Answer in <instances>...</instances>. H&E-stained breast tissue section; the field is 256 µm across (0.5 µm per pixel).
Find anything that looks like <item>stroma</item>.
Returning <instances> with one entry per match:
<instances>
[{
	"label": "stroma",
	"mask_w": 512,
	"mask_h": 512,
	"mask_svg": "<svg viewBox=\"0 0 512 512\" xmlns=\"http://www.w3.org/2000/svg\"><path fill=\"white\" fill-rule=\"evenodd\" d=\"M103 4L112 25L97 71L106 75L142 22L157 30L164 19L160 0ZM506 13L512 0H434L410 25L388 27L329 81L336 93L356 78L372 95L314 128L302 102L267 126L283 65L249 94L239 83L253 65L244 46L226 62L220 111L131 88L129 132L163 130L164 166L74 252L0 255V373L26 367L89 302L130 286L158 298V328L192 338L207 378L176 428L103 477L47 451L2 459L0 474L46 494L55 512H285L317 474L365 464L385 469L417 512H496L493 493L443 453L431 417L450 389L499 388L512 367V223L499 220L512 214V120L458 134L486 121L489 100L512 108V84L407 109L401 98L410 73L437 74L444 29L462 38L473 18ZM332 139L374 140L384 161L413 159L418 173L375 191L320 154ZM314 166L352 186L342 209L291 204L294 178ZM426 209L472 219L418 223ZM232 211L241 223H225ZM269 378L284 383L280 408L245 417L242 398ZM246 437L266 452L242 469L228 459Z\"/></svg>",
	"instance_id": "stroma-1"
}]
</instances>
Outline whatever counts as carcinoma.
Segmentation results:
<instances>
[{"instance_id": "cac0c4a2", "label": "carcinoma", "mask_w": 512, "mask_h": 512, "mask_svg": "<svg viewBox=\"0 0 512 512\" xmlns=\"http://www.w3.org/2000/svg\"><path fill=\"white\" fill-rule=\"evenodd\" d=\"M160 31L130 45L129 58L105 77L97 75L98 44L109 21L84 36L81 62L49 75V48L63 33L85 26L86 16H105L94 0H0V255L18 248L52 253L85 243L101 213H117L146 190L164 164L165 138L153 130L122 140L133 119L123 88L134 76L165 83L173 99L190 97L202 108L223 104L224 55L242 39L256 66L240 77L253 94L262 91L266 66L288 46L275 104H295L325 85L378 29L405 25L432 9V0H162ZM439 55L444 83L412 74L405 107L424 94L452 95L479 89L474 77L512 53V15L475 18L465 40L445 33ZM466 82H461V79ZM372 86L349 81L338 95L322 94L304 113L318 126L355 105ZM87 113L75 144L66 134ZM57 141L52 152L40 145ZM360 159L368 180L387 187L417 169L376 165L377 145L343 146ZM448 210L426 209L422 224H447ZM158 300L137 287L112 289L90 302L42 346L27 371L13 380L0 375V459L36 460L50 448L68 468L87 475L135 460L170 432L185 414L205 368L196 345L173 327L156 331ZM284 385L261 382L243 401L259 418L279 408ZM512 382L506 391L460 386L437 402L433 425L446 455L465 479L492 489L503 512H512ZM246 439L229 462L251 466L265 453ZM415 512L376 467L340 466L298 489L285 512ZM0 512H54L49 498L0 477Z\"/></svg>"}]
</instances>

DIRECTION |
Write out all the lines again, exactly as they are.

RESPONSE FOR THIS EXERCISE |
Answer in <instances>...</instances>. H&E-stained breast tissue section; the field is 256 µm across (0.5 µm per pixel).
Find anything that looks like <item>stroma</item>.
Returning <instances> with one entry per match:
<instances>
[{
	"label": "stroma",
	"mask_w": 512,
	"mask_h": 512,
	"mask_svg": "<svg viewBox=\"0 0 512 512\" xmlns=\"http://www.w3.org/2000/svg\"><path fill=\"white\" fill-rule=\"evenodd\" d=\"M103 4L112 25L97 71L106 75L142 22L157 30L164 19L160 0ZM506 13L512 0H434L410 25L388 27L329 81L336 93L356 78L372 95L314 128L302 102L267 126L283 65L249 94L239 83L253 65L244 46L226 62L220 111L131 88L129 132L163 130L164 166L74 252L0 255V373L26 367L89 302L130 286L158 298V328L192 338L207 378L176 428L103 477L47 451L2 459L0 474L46 494L55 512H285L317 474L365 464L385 469L417 512H496L493 493L443 453L431 417L450 389L499 388L512 367V223L499 220L512 214V120L458 134L486 121L489 100L512 108V84L407 109L401 98L410 73L437 74L444 29L462 38L473 18ZM332 139L374 140L384 161L413 159L418 173L375 191L320 154ZM314 166L352 186L342 209L291 204L294 178ZM426 209L472 219L418 223ZM232 211L241 223H225ZM269 378L284 383L280 408L245 417L242 398ZM246 437L266 452L242 469L228 459Z\"/></svg>",
	"instance_id": "stroma-1"
}]
</instances>
Outline whatever counts as carcinoma.
Segmentation results:
<instances>
[{"instance_id": "cac0c4a2", "label": "carcinoma", "mask_w": 512, "mask_h": 512, "mask_svg": "<svg viewBox=\"0 0 512 512\" xmlns=\"http://www.w3.org/2000/svg\"><path fill=\"white\" fill-rule=\"evenodd\" d=\"M160 31L130 45L129 58L105 77L97 75L98 44L109 21L84 36L81 62L49 75V48L63 33L85 26L86 16H105L94 0H0V255L18 248L52 253L85 243L101 213H117L146 190L164 164L165 138L153 130L122 140L133 119L123 88L134 76L165 83L173 99L190 97L202 108L223 104L224 55L242 39L256 66L240 77L253 94L262 91L266 66L288 46L275 104H295L325 85L378 29L405 25L432 9V0H162ZM439 55L444 83L412 74L405 107L424 94L452 95L479 89L474 77L512 53V15L475 18L465 40L445 33ZM466 82H461V79ZM372 86L349 81L338 95L322 94L304 113L318 126L355 105ZM87 113L75 144L66 134ZM57 141L52 152L40 145ZM360 159L368 180L387 187L417 169L376 165L377 145L343 146ZM448 210L426 209L422 224H447ZM158 300L137 287L112 289L90 302L42 346L27 371L13 380L0 375V459L36 460L50 448L68 468L87 475L135 460L170 432L185 414L205 368L196 345L173 327L156 331ZM284 385L261 382L243 401L259 418L279 408ZM512 382L506 391L460 386L437 402L433 425L446 455L465 479L492 489L503 512H512ZM246 439L229 462L251 466L265 453ZM415 512L376 467L340 466L298 489L285 512ZM0 512H54L49 498L0 477Z\"/></svg>"}]
</instances>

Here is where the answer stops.